■ Records to use
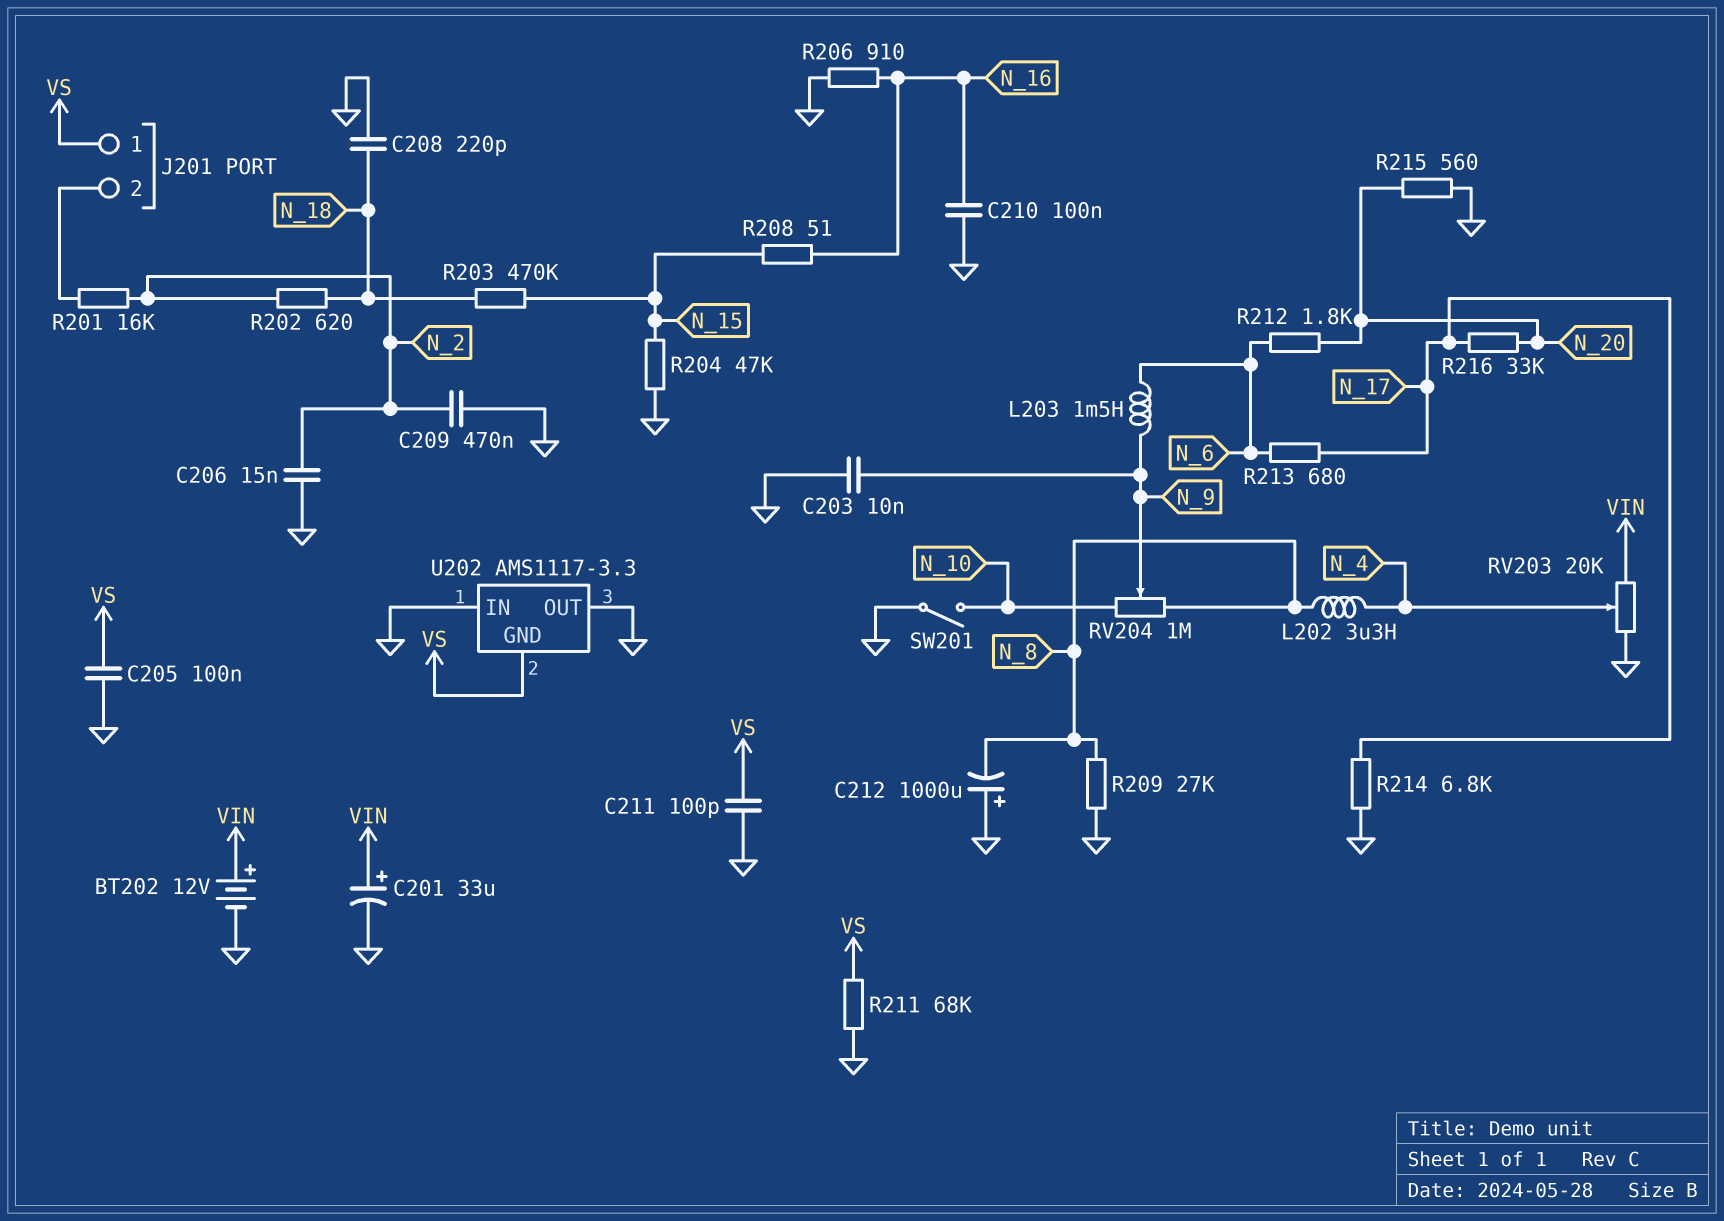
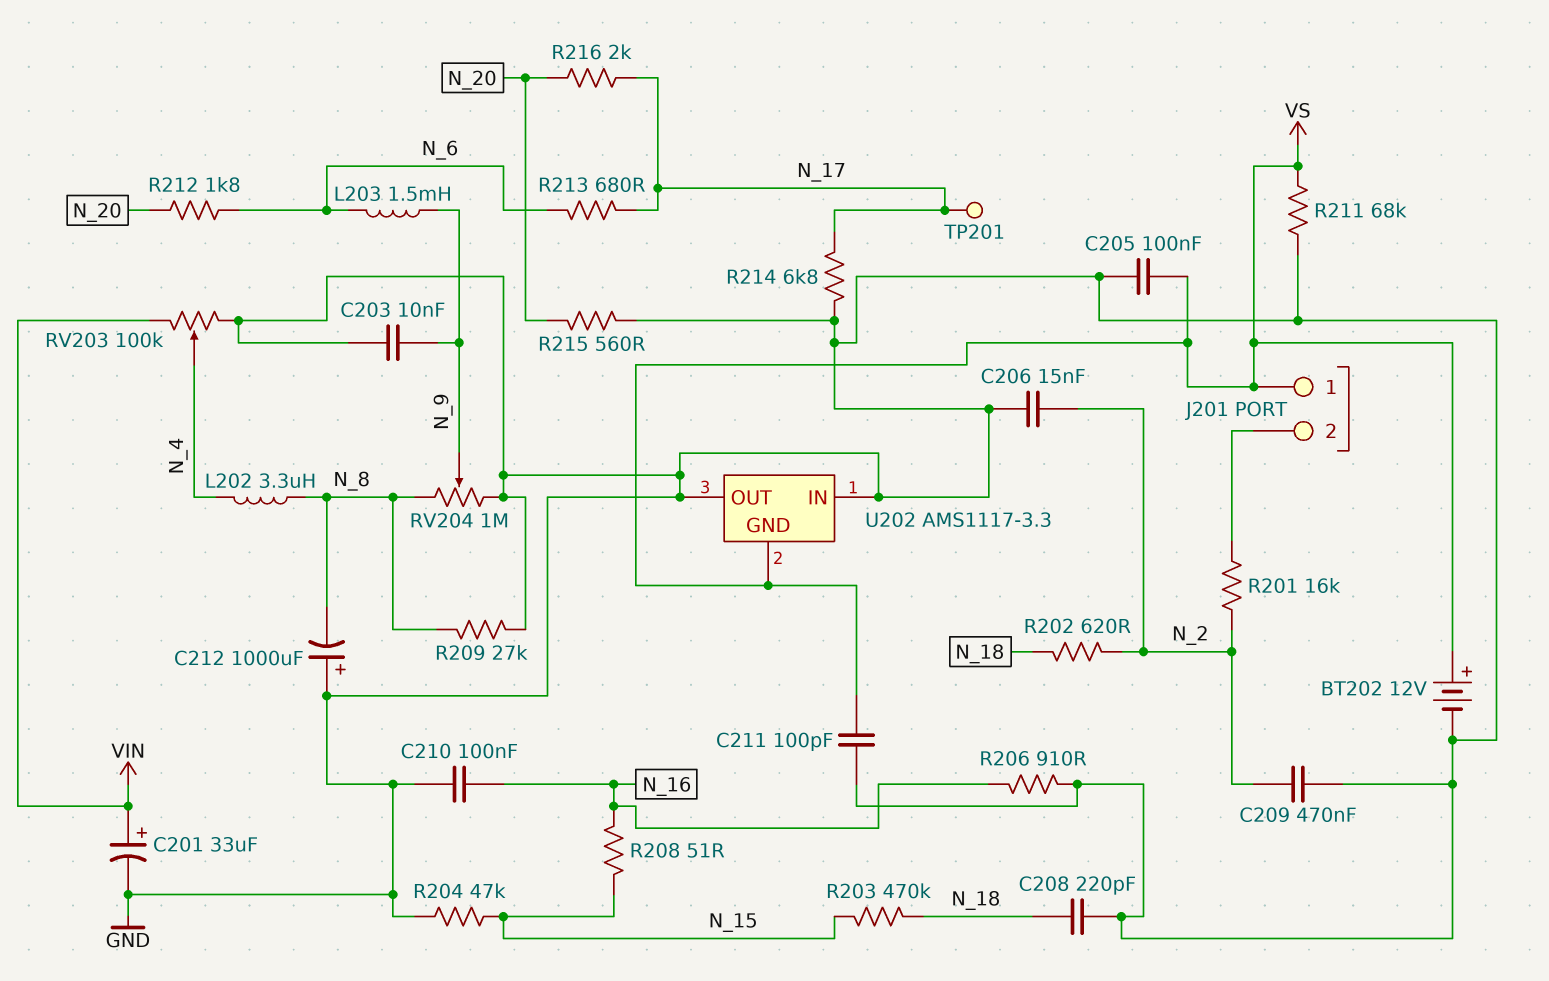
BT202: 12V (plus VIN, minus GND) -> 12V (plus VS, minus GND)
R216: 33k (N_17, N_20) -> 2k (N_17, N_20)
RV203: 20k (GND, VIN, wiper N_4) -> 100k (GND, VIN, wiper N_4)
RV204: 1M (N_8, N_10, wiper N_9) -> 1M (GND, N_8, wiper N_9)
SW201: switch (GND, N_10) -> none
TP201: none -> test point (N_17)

■ Instructions to follow
Write the records out in full, word for word; leave every picture behind.

■ Result
BT202: 12V (plus VIN, minus GND) -> 12V (plus VS, minus GND)
R216: 33k (N_17, N_20) -> 2k (N_17, N_20)
RV203: 20k (GND, VIN, wiper N_4) -> 100k (GND, VIN, wiper N_4)
RV204: 1M (N_8, N_10, wiper N_9) -> 1M (GND, N_8, wiper N_9)
SW201: switch (GND, N_10) -> none
TP201: none -> test point (N_17)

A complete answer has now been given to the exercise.